_PROBLEM DETAILS_
Within the data, how many lines hold the word "road"? Answer with nothing but the number.

** EXTRACTED ENTRIES follows **

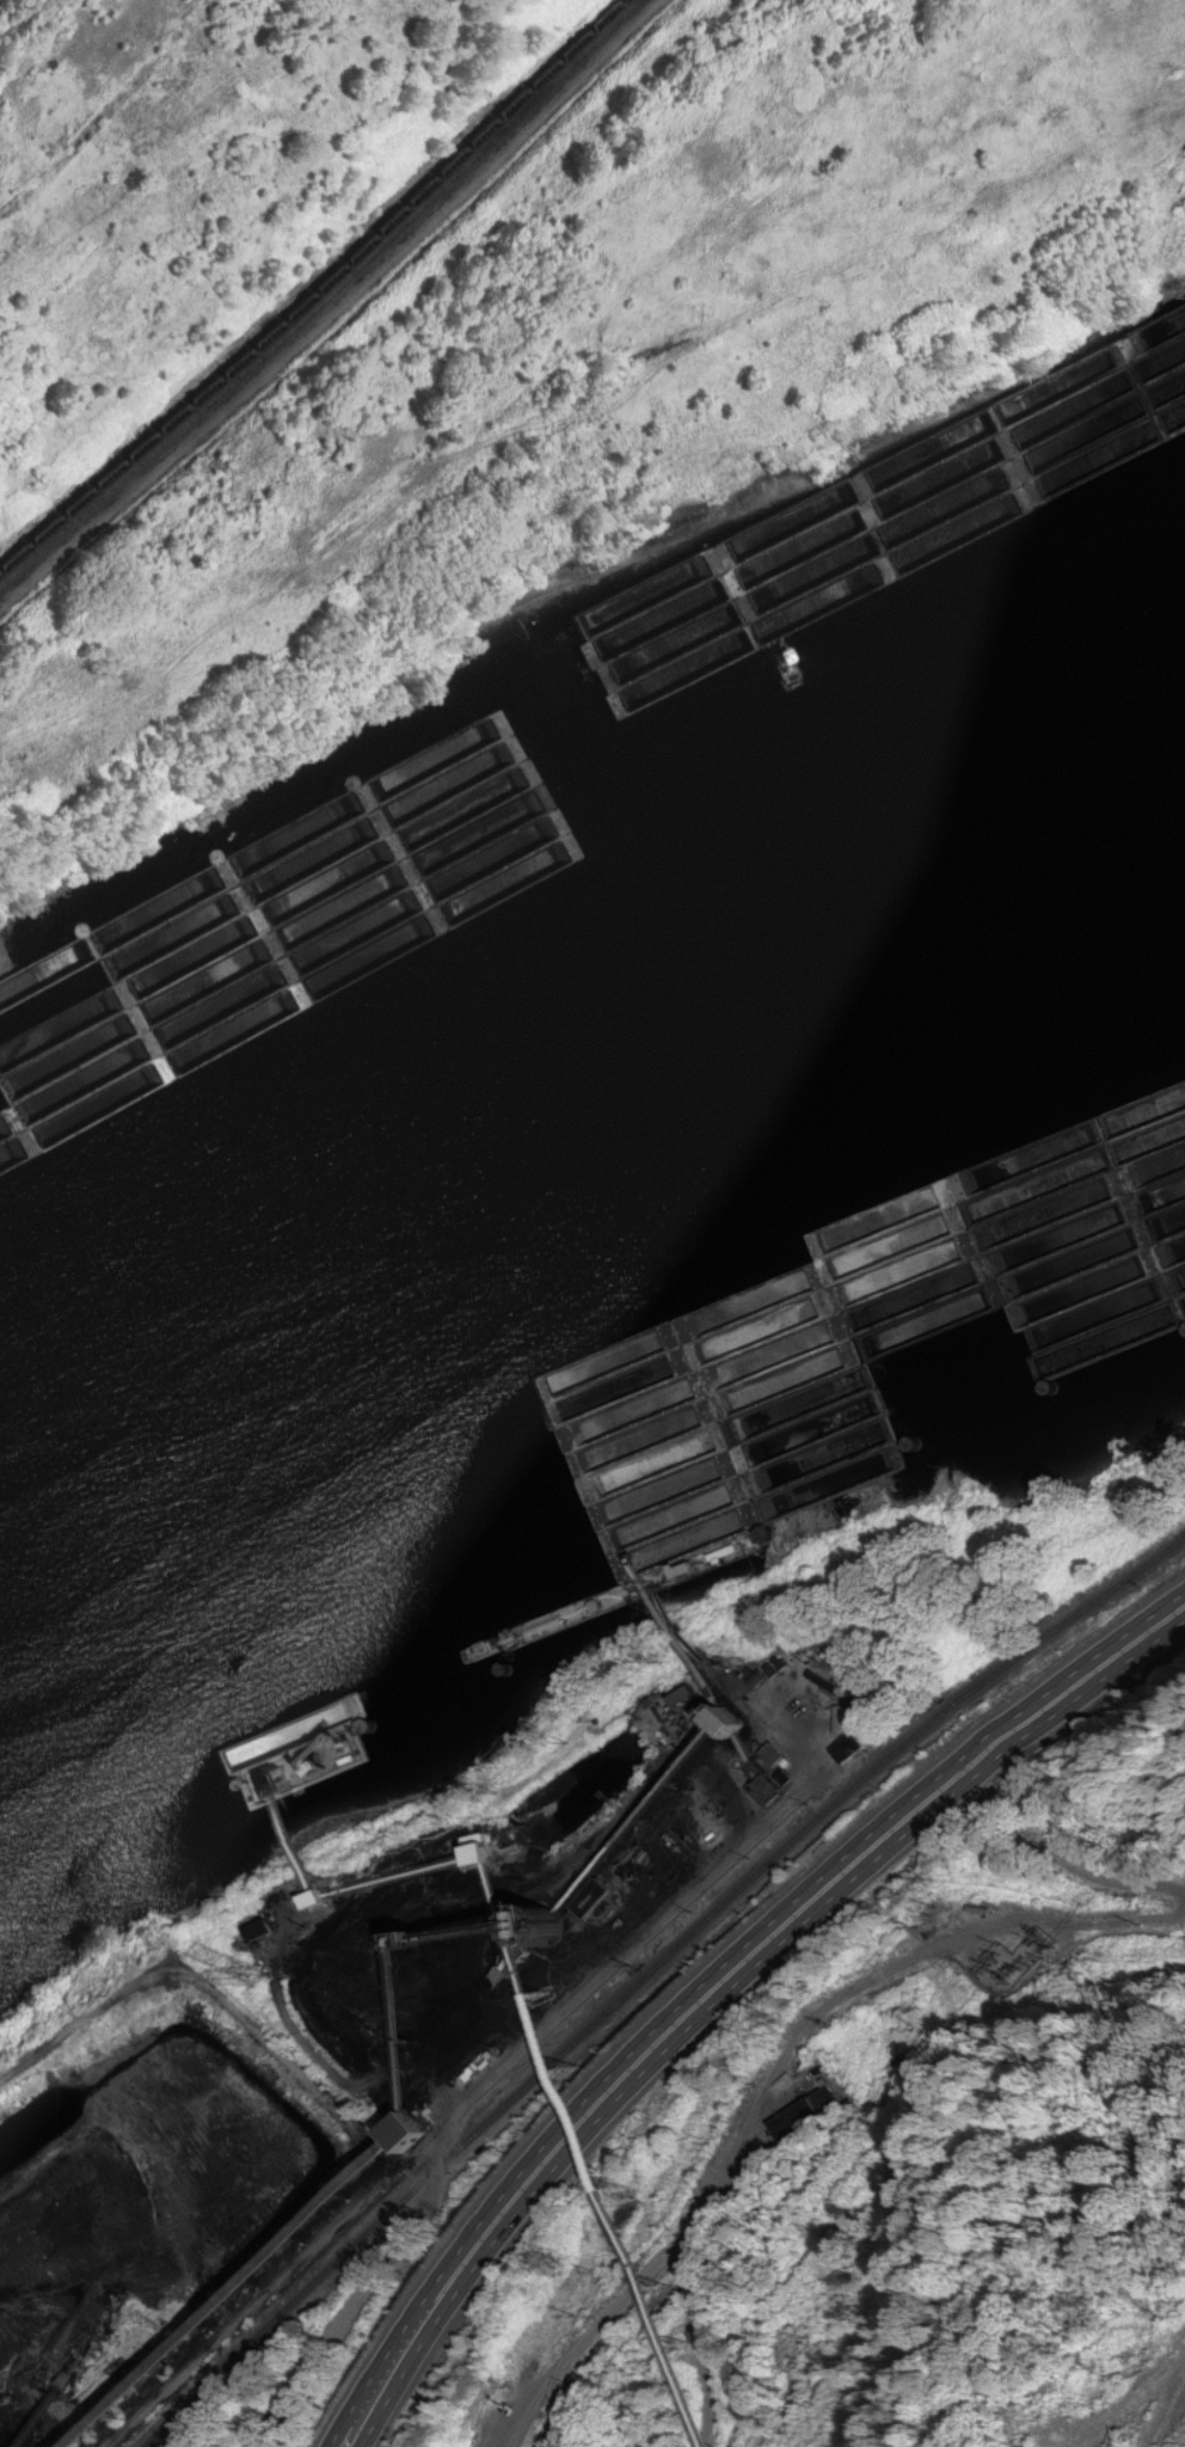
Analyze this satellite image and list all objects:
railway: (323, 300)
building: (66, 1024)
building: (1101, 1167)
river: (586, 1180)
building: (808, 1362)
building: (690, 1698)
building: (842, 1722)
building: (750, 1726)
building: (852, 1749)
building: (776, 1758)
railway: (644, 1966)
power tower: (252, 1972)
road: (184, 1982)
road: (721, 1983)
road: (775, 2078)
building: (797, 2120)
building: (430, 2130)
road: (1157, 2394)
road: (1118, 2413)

** End of EXTRACTED ENTRIES **

_RESULT OF THIS TASK_
5